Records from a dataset
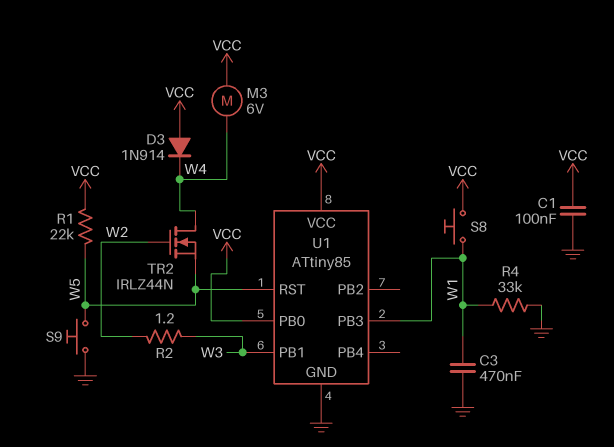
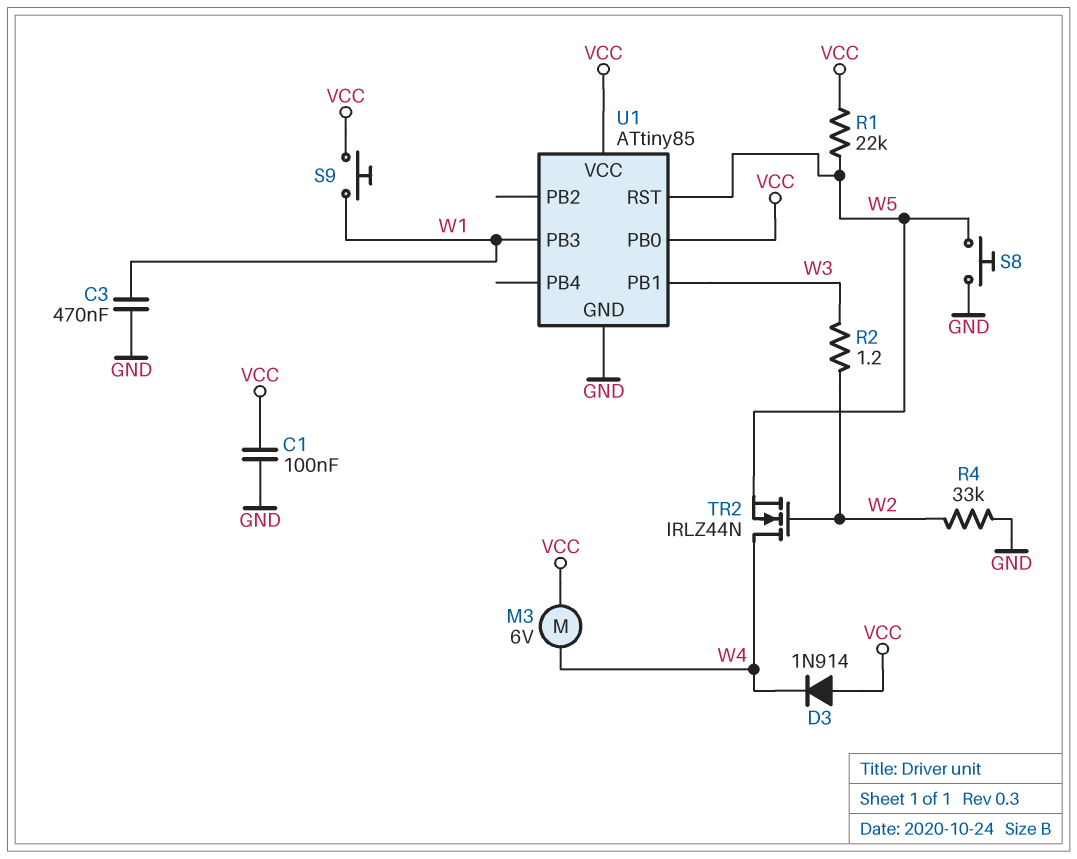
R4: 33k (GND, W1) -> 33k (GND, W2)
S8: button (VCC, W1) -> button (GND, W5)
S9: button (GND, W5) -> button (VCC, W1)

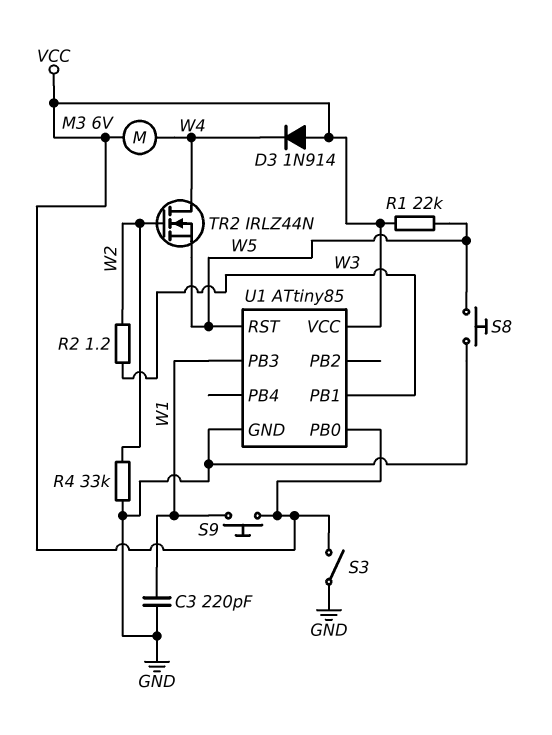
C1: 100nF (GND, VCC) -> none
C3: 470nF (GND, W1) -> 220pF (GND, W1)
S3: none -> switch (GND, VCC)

--

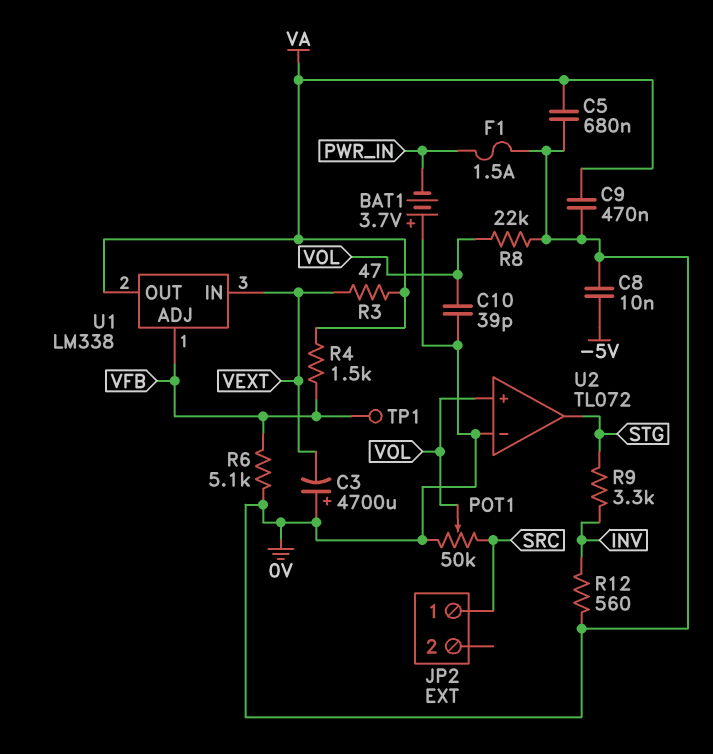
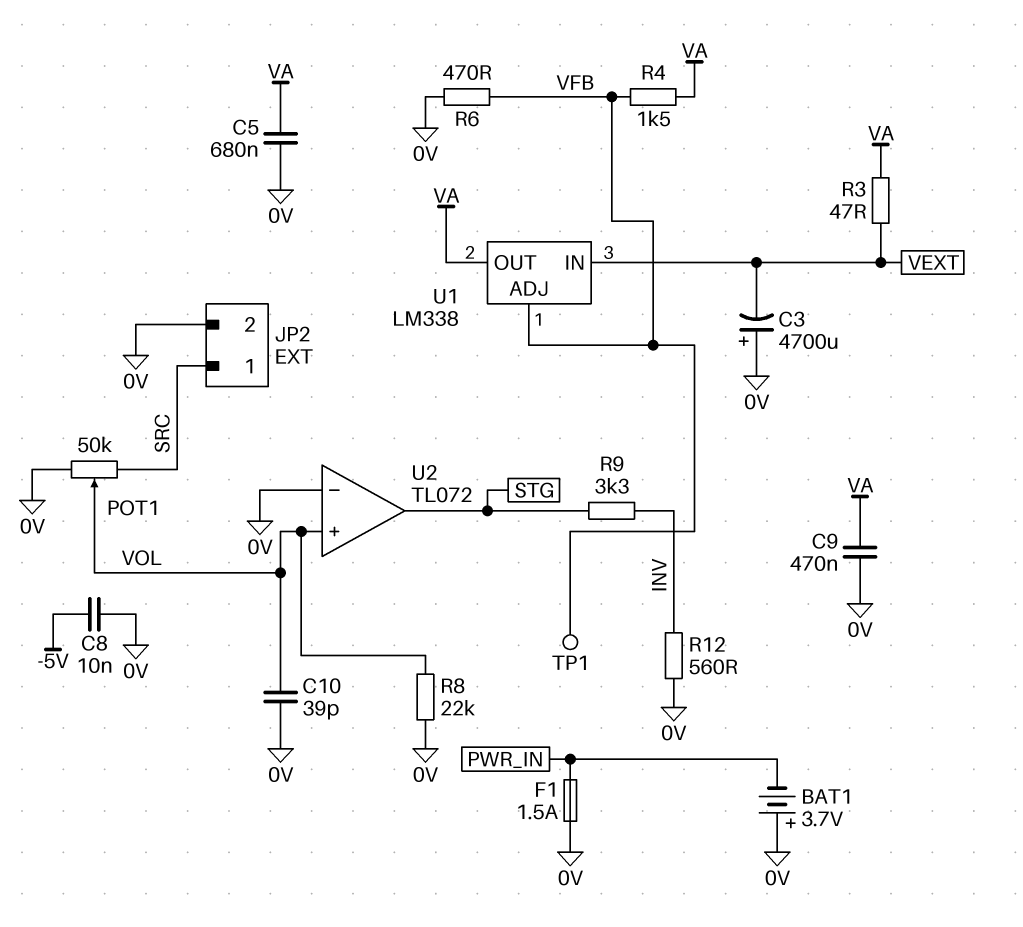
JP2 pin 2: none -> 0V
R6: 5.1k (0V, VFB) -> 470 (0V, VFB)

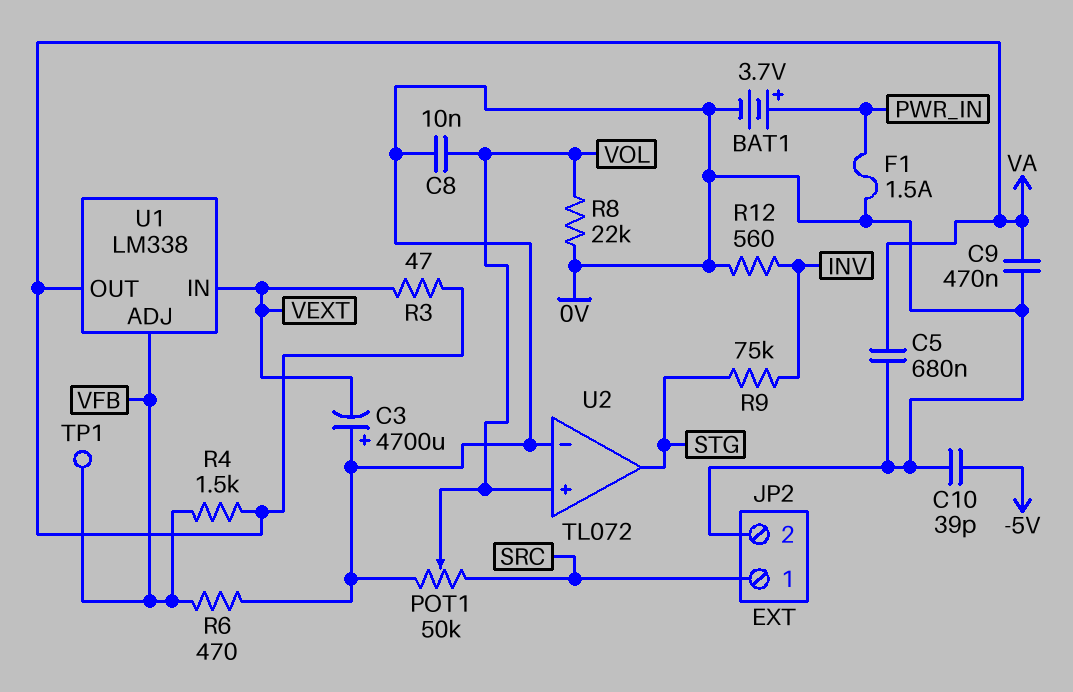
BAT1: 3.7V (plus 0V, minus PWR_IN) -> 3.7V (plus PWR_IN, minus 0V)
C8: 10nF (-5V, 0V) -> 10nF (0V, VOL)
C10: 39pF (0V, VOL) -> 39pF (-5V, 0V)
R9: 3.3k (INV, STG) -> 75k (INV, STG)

▸ **WHAT TO DO**
What is needed is every line of the records above that contains the word "none".

▸ **RESPONSE FOR THIS EXERCISE**
C1: 100nF (GND, VCC) -> none
S3: none -> switch (GND, VCC)
JP2 pin 2: none -> 0V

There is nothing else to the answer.